* Exercise goal *
Rewrite the stretch from the start of the material through the line containing "orange circle: moved 3 px left, 1 px up", replacing every "gray arrow" with "blue arrow" and leaving everything else unchanged.

┌──

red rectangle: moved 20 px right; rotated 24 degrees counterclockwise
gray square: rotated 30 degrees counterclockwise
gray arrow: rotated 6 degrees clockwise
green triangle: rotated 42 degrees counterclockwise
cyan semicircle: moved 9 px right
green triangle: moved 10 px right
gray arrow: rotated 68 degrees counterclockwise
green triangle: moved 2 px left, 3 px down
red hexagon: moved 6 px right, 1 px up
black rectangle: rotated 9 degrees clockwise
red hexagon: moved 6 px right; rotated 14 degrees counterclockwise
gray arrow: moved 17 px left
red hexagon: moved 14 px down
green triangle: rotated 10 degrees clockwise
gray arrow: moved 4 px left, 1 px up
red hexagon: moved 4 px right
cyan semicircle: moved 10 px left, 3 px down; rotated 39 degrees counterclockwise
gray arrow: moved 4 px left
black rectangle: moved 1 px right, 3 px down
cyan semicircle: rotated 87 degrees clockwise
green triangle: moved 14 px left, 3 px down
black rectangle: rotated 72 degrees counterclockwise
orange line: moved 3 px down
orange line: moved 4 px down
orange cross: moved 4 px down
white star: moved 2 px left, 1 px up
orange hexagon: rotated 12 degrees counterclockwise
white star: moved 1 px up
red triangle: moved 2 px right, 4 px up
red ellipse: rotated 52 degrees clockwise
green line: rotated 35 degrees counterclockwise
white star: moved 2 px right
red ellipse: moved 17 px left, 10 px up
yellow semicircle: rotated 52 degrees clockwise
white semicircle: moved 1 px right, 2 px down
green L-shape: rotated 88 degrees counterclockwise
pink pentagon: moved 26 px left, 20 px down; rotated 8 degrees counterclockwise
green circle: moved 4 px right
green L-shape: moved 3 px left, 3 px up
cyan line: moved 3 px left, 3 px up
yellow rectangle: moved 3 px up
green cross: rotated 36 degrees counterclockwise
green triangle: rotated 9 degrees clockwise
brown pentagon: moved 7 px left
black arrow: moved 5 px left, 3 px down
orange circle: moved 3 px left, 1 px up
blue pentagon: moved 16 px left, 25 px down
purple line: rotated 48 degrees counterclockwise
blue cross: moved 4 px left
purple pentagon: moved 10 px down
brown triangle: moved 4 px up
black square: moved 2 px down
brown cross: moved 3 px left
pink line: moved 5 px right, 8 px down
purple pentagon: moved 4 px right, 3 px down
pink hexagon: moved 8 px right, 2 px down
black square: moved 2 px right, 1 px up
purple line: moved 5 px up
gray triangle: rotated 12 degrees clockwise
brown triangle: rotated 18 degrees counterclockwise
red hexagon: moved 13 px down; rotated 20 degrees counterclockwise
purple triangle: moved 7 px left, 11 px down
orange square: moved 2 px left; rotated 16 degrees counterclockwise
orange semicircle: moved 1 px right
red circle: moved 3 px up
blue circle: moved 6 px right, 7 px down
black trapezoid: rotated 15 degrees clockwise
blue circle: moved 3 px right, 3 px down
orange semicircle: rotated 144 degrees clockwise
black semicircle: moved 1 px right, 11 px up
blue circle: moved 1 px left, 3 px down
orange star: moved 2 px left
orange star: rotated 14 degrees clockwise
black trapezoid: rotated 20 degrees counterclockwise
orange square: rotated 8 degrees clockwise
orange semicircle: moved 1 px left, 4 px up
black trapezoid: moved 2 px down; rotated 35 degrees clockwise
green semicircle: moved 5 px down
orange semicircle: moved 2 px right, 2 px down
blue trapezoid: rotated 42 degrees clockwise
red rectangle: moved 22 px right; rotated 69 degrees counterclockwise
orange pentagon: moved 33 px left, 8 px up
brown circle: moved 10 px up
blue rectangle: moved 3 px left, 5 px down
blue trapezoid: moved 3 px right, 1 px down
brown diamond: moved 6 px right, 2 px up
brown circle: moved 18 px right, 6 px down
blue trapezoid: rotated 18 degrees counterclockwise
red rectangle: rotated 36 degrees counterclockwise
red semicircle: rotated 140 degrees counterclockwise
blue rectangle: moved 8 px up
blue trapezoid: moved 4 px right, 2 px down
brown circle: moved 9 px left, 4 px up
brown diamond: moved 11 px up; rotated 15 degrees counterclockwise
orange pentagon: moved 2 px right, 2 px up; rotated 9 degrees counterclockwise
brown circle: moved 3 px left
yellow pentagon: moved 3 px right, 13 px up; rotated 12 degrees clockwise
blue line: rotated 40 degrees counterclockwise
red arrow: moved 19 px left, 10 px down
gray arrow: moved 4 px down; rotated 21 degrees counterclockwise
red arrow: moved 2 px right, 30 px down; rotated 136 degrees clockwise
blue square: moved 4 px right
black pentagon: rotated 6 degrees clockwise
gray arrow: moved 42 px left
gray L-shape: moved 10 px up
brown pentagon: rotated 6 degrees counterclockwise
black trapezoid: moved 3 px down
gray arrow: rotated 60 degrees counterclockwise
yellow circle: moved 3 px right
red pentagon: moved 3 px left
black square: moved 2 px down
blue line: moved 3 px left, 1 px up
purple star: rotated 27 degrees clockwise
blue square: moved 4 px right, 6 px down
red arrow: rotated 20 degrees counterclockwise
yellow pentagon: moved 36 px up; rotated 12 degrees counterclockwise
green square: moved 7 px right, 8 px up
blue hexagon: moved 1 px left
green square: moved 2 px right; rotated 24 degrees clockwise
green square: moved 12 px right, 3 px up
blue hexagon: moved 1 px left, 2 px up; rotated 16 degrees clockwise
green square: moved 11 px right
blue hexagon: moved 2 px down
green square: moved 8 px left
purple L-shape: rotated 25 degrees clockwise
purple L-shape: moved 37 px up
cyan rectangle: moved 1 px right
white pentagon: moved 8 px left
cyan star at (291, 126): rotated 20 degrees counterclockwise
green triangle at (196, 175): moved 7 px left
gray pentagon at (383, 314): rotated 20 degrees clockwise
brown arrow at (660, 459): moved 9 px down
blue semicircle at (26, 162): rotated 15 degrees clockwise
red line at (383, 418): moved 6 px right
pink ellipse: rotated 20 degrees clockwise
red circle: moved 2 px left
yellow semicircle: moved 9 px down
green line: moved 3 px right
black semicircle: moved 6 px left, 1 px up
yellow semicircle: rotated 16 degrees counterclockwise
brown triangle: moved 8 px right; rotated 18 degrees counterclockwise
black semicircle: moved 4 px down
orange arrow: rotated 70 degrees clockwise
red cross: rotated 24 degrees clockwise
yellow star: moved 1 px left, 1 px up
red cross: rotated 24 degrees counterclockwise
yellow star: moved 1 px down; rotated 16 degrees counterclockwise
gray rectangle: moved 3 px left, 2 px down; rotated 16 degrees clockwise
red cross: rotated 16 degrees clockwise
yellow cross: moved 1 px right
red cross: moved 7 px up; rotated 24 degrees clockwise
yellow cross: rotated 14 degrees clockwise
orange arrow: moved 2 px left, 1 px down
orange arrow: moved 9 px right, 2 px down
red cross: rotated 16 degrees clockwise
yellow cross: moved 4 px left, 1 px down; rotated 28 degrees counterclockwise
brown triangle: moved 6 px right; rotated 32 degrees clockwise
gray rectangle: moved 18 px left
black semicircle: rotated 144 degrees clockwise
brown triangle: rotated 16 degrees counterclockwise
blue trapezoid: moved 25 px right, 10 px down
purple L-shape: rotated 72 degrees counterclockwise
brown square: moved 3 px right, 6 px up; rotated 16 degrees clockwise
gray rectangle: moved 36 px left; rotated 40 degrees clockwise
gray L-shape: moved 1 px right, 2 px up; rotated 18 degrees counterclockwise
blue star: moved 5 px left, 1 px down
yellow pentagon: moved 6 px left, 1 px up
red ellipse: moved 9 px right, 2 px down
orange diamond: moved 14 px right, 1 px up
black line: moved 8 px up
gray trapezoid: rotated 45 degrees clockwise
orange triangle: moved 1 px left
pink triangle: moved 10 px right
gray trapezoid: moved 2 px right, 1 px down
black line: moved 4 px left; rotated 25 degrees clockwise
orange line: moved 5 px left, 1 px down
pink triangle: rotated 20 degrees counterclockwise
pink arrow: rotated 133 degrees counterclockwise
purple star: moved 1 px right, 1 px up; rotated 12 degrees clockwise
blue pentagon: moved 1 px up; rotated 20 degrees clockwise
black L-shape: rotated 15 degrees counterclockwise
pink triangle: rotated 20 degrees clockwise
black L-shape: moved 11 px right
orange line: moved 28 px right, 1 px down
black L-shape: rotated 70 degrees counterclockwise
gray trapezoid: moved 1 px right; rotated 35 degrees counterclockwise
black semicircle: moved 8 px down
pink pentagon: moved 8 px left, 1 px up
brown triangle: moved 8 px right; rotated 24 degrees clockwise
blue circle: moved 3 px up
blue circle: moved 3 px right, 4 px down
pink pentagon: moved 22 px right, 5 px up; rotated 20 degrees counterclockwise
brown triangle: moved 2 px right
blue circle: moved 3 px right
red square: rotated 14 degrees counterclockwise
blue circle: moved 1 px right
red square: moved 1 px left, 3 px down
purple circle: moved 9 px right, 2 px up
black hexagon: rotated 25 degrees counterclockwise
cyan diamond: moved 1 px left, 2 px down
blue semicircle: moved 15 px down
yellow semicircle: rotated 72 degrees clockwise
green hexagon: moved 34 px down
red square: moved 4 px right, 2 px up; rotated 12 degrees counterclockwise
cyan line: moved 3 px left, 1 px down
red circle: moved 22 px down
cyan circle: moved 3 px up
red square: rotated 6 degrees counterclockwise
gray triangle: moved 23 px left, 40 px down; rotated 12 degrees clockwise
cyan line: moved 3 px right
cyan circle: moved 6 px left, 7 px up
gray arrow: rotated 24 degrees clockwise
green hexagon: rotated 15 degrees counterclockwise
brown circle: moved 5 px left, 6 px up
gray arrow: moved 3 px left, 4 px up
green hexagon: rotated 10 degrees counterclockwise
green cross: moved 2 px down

└──

* Complete output *
red rectangle: moved 20 px right; rotated 24 degrees counterclockwise
gray square: rotated 30 degrees counterclockwise
blue arrow: rotated 6 degrees clockwise
green triangle: rotated 42 degrees counterclockwise
cyan semicircle: moved 9 px right
green triangle: moved 10 px right
blue arrow: rotated 68 degrees counterclockwise
green triangle: moved 2 px left, 3 px down
red hexagon: moved 6 px right, 1 px up
black rectangle: rotated 9 degrees clockwise
red hexagon: moved 6 px right; rotated 14 degrees counterclockwise
blue arrow: moved 17 px left
red hexagon: moved 14 px down
green triangle: rotated 10 degrees clockwise
blue arrow: moved 4 px left, 1 px up
red hexagon: moved 4 px right
cyan semicircle: moved 10 px left, 3 px down; rotated 39 degrees counterclockwise
blue arrow: moved 4 px left
black rectangle: moved 1 px right, 3 px down
cyan semicircle: rotated 87 degrees clockwise
green triangle: moved 14 px left, 3 px down
black rectangle: rotated 72 degrees counterclockwise
orange line: moved 3 px down
orange line: moved 4 px down
orange cross: moved 4 px down
white star: moved 2 px left, 1 px up
orange hexagon: rotated 12 degrees counterclockwise
white star: moved 1 px up
red triangle: moved 2 px right, 4 px up
red ellipse: rotated 52 degrees clockwise
green line: rotated 35 degrees counterclockwise
white star: moved 2 px right
red ellipse: moved 17 px left, 10 px up
yellow semicircle: rotated 52 degrees clockwise
white semicircle: moved 1 px right, 2 px down
green L-shape: rotated 88 degrees counterclockwise
pink pentagon: moved 26 px left, 20 px down; rotated 8 degrees counterclockwise
green circle: moved 4 px right
green L-shape: moved 3 px left, 3 px up
cyan line: moved 3 px left, 3 px up
yellow rectangle: moved 3 px up
green cross: rotated 36 degrees counterclockwise
green triangle: rotated 9 degrees clockwise
brown pentagon: moved 7 px left
black arrow: moved 5 px left, 3 px down
orange circle: moved 3 px left, 1 px up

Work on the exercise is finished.